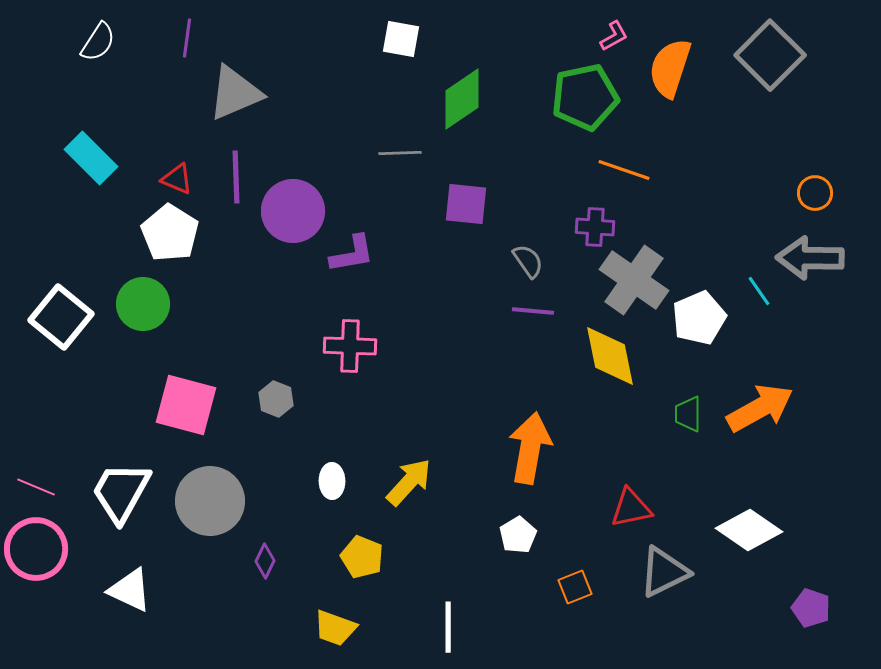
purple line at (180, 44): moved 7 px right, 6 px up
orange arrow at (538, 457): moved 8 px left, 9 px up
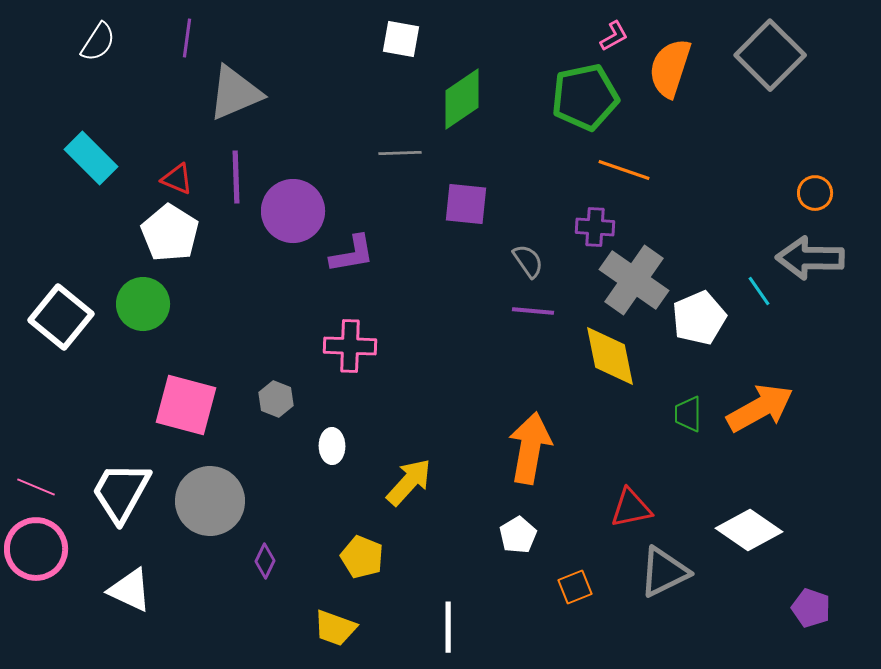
white ellipse at (332, 481): moved 35 px up
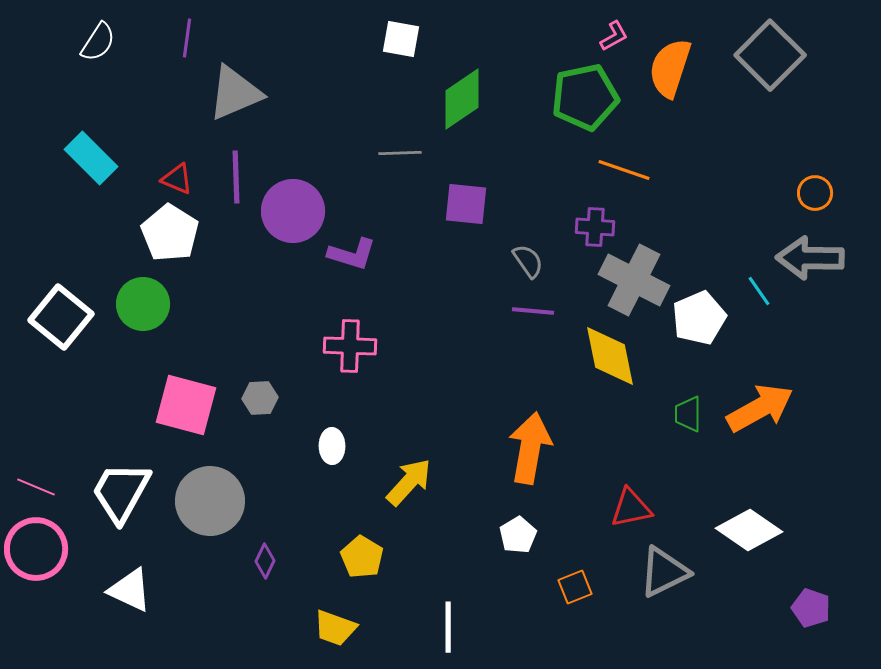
purple L-shape at (352, 254): rotated 27 degrees clockwise
gray cross at (634, 280): rotated 8 degrees counterclockwise
gray hexagon at (276, 399): moved 16 px left, 1 px up; rotated 24 degrees counterclockwise
yellow pentagon at (362, 557): rotated 9 degrees clockwise
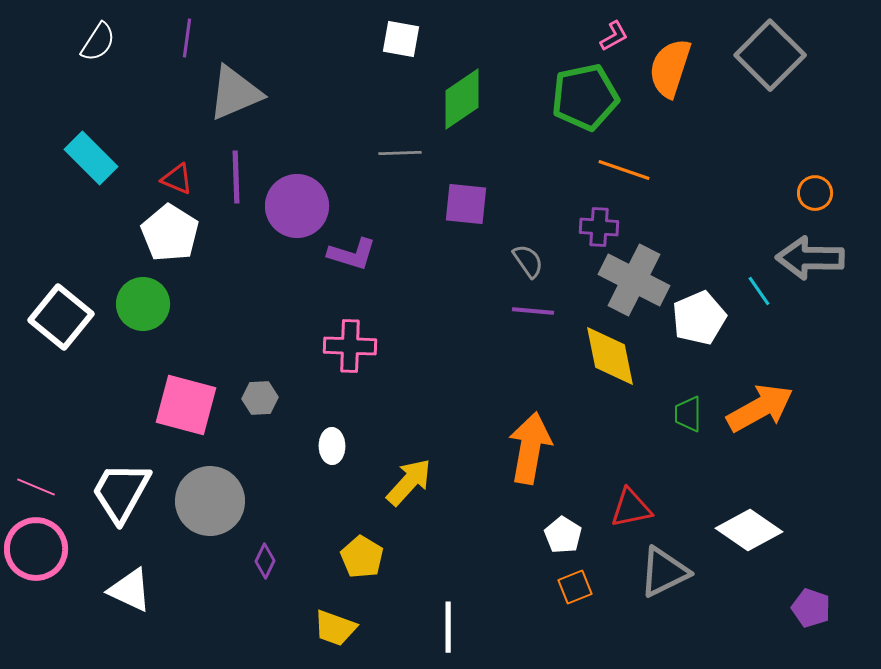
purple circle at (293, 211): moved 4 px right, 5 px up
purple cross at (595, 227): moved 4 px right
white pentagon at (518, 535): moved 45 px right; rotated 9 degrees counterclockwise
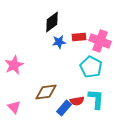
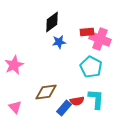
red rectangle: moved 8 px right, 5 px up
pink cross: moved 2 px up
pink triangle: moved 1 px right
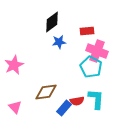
red rectangle: moved 1 px up
pink cross: moved 3 px left, 12 px down
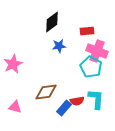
blue star: moved 4 px down
pink star: moved 1 px left, 1 px up
pink triangle: rotated 32 degrees counterclockwise
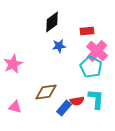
pink cross: rotated 20 degrees clockwise
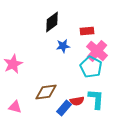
blue star: moved 4 px right
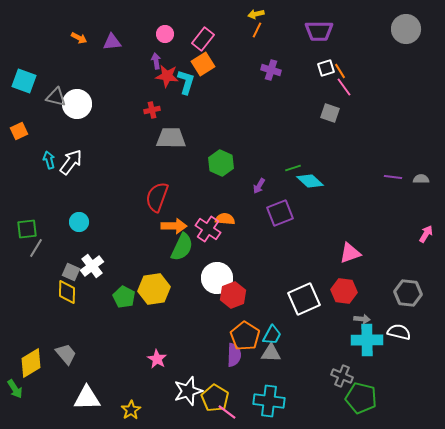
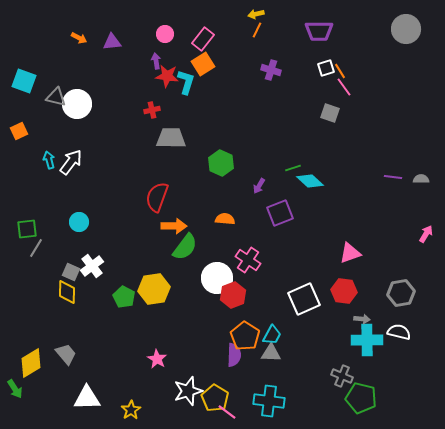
pink cross at (208, 229): moved 40 px right, 31 px down
green semicircle at (182, 247): moved 3 px right; rotated 12 degrees clockwise
gray hexagon at (408, 293): moved 7 px left; rotated 16 degrees counterclockwise
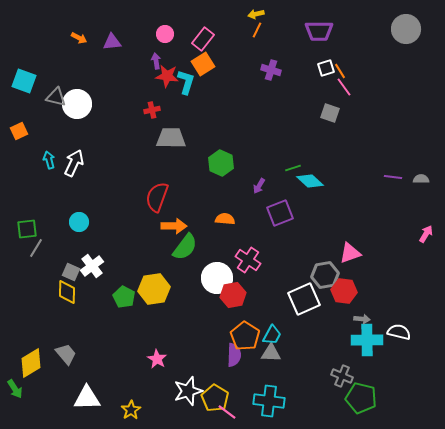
white arrow at (71, 162): moved 3 px right, 1 px down; rotated 12 degrees counterclockwise
gray hexagon at (401, 293): moved 76 px left, 18 px up
red hexagon at (233, 295): rotated 10 degrees clockwise
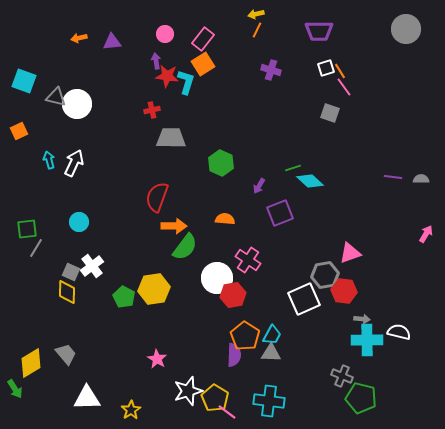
orange arrow at (79, 38): rotated 140 degrees clockwise
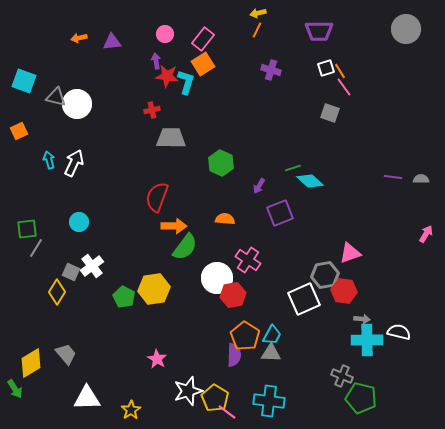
yellow arrow at (256, 14): moved 2 px right, 1 px up
yellow diamond at (67, 292): moved 10 px left; rotated 30 degrees clockwise
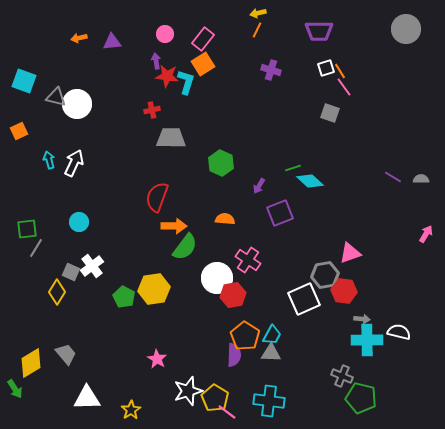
purple line at (393, 177): rotated 24 degrees clockwise
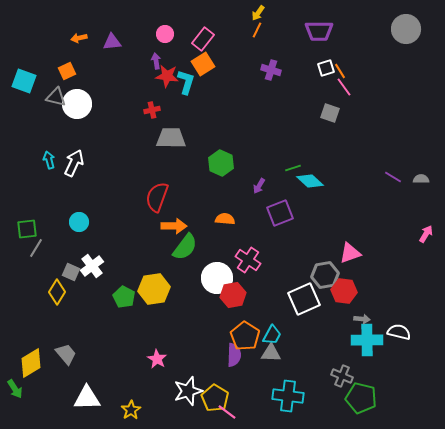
yellow arrow at (258, 13): rotated 42 degrees counterclockwise
orange square at (19, 131): moved 48 px right, 60 px up
cyan cross at (269, 401): moved 19 px right, 5 px up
━━━
### WHAT YOU NEED TO DO
Write out every line of the records above word for word, but leave out the picture lines.

### RESULT
purple line at (180, 44): moved 7 px right, 6 px up
orange arrow at (538, 457): moved 8 px left, 9 px up
white ellipse at (332, 481): moved 35 px up
purple L-shape at (352, 254): rotated 27 degrees clockwise
gray cross at (634, 280): rotated 8 degrees counterclockwise
gray hexagon at (276, 399): moved 16 px left, 1 px up; rotated 24 degrees counterclockwise
yellow pentagon at (362, 557): rotated 9 degrees clockwise
purple circle at (293, 211): moved 4 px right, 5 px up
purple cross at (595, 227): moved 4 px right
white pentagon at (518, 535): moved 45 px right; rotated 9 degrees counterclockwise
red rectangle: moved 8 px right, 5 px up
pink cross: moved 2 px up
pink triangle: moved 1 px right
red rectangle: moved 1 px up
pink cross: moved 3 px left, 12 px down
blue star: moved 4 px down
pink star: moved 1 px left, 1 px up
pink triangle: rotated 32 degrees counterclockwise
pink cross: rotated 20 degrees clockwise
blue star: moved 4 px right
pink cross at (208, 229): moved 40 px right, 31 px down
green semicircle at (182, 247): moved 3 px right; rotated 12 degrees clockwise
gray hexagon at (408, 293): moved 7 px left; rotated 16 degrees counterclockwise
white arrow at (71, 162): moved 3 px right, 1 px down; rotated 12 degrees counterclockwise
gray hexagon at (401, 293): moved 76 px left, 18 px up
red hexagon at (233, 295): rotated 10 degrees clockwise
orange arrow at (79, 38): rotated 140 degrees clockwise
yellow arrow at (256, 14): moved 2 px right, 1 px up
yellow diamond at (67, 292): moved 10 px left; rotated 30 degrees clockwise
purple line at (393, 177): rotated 24 degrees clockwise
yellow arrow at (258, 13): rotated 42 degrees counterclockwise
orange square at (19, 131): moved 48 px right, 60 px up
cyan cross at (269, 401): moved 19 px right, 5 px up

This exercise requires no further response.